### DATA SECTION:
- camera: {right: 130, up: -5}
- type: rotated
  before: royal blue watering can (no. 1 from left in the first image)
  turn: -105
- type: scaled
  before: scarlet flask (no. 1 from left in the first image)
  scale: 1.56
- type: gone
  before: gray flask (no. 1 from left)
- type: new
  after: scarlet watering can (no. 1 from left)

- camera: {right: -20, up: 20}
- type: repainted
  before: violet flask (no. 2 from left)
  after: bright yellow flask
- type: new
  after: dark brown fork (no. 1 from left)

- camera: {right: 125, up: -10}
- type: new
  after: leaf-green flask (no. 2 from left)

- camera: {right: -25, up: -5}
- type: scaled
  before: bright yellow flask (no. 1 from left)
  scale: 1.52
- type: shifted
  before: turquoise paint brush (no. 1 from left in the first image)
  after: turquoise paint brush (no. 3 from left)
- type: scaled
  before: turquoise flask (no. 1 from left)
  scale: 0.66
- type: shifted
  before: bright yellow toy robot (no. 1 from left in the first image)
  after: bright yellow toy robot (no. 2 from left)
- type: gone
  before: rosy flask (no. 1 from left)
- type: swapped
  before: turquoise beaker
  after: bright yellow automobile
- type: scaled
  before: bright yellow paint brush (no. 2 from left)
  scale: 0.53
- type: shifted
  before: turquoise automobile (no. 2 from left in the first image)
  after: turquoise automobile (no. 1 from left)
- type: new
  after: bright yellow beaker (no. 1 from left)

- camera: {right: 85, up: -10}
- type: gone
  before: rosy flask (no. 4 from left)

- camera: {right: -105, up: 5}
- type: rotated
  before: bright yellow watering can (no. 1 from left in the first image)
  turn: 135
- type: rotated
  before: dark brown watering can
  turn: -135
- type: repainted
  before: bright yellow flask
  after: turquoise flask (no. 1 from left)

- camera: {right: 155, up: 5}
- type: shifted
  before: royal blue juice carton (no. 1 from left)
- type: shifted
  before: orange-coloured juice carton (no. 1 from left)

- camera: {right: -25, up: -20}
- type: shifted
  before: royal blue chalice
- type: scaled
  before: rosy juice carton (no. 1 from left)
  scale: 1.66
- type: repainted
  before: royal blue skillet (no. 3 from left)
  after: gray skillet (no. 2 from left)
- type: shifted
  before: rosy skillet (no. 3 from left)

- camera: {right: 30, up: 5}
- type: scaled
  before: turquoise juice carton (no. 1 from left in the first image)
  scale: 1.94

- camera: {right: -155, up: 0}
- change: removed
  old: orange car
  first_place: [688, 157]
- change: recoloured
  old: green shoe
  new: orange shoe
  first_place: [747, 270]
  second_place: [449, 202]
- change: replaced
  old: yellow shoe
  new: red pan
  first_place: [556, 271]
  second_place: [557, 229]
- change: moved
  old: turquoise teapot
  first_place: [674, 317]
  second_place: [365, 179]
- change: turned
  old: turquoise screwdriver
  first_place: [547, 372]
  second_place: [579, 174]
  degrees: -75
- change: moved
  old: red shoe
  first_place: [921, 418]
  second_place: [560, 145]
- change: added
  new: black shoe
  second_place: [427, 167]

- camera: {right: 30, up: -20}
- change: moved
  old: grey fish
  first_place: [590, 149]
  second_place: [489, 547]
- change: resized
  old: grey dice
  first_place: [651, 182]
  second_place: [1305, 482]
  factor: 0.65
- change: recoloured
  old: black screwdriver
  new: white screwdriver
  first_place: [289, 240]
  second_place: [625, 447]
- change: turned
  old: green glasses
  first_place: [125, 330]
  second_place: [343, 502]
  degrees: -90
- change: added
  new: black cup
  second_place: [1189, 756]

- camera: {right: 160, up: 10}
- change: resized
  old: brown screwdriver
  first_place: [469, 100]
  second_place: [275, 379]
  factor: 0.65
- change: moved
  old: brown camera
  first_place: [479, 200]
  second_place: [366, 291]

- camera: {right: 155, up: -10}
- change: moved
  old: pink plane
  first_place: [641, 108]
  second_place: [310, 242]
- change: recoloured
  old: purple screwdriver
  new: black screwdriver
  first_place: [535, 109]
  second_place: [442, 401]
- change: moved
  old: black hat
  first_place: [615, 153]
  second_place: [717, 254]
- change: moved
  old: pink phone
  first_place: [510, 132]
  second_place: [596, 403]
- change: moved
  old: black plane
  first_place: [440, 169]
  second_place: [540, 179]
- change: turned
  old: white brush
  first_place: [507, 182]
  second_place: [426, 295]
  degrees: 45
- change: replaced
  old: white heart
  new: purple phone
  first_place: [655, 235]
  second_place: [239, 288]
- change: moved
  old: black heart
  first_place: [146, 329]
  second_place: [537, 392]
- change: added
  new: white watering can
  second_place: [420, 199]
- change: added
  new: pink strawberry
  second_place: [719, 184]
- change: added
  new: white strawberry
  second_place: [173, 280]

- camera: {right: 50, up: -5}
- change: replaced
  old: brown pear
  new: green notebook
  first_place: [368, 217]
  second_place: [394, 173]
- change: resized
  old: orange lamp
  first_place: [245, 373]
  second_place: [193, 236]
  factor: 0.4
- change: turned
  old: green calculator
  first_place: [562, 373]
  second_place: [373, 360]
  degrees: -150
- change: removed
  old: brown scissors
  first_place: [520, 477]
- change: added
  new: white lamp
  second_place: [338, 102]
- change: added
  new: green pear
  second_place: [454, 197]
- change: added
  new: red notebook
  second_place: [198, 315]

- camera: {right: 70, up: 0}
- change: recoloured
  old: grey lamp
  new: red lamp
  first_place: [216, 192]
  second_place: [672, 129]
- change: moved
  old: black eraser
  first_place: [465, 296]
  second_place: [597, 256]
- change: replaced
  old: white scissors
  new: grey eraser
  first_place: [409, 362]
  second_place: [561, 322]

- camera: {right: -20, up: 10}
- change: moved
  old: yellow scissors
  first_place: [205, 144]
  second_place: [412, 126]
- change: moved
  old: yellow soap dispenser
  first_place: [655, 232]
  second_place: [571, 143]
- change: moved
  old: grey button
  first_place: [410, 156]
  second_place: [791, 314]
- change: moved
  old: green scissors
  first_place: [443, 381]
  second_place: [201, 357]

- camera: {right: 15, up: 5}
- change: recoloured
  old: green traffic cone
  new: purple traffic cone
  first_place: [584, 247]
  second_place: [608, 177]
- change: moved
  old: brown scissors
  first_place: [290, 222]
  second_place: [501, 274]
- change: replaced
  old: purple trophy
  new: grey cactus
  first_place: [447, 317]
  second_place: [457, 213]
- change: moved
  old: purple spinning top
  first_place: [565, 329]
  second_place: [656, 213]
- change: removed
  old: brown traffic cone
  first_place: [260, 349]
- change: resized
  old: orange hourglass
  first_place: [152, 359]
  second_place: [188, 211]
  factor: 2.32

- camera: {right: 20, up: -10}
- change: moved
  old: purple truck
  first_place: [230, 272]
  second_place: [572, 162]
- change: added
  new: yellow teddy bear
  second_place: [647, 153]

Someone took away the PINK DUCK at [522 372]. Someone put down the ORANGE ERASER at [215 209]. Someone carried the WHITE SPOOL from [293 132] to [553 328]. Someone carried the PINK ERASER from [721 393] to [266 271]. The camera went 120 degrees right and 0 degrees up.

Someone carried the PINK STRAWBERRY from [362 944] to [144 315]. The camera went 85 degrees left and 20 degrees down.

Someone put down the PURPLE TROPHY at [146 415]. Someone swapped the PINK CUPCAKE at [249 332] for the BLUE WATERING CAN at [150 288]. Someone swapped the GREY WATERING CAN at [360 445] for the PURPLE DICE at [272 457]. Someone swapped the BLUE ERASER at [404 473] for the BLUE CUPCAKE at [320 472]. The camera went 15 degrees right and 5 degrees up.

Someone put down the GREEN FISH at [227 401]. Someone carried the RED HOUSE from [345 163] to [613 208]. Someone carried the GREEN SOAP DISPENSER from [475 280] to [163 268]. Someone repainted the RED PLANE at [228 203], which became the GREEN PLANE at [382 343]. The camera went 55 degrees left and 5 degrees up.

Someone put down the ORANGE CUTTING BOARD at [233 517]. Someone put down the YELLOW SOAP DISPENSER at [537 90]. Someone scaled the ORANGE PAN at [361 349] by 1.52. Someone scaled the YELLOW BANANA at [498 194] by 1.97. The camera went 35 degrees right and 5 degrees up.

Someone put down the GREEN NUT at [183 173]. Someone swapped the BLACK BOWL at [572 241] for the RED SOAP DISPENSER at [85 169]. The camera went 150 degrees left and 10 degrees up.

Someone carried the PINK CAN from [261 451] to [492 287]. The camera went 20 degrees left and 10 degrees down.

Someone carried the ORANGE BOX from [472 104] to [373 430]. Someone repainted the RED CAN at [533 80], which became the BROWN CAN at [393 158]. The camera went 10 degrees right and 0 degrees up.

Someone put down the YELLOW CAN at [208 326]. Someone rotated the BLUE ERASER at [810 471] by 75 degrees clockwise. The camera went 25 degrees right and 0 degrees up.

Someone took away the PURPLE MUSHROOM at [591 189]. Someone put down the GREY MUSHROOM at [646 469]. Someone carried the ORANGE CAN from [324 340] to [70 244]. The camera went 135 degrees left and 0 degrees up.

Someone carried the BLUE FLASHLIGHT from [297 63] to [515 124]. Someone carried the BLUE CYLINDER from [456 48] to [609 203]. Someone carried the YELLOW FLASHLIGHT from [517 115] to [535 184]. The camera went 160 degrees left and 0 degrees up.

### EXERCISE BRIEF:
What the answer needs is every line from the data above with "shoe" in it.

### WRITTEN SOLUTION:
  old: green shoe
  new: orange shoe
  old: yellow shoe
  old: red shoe
  new: black shoe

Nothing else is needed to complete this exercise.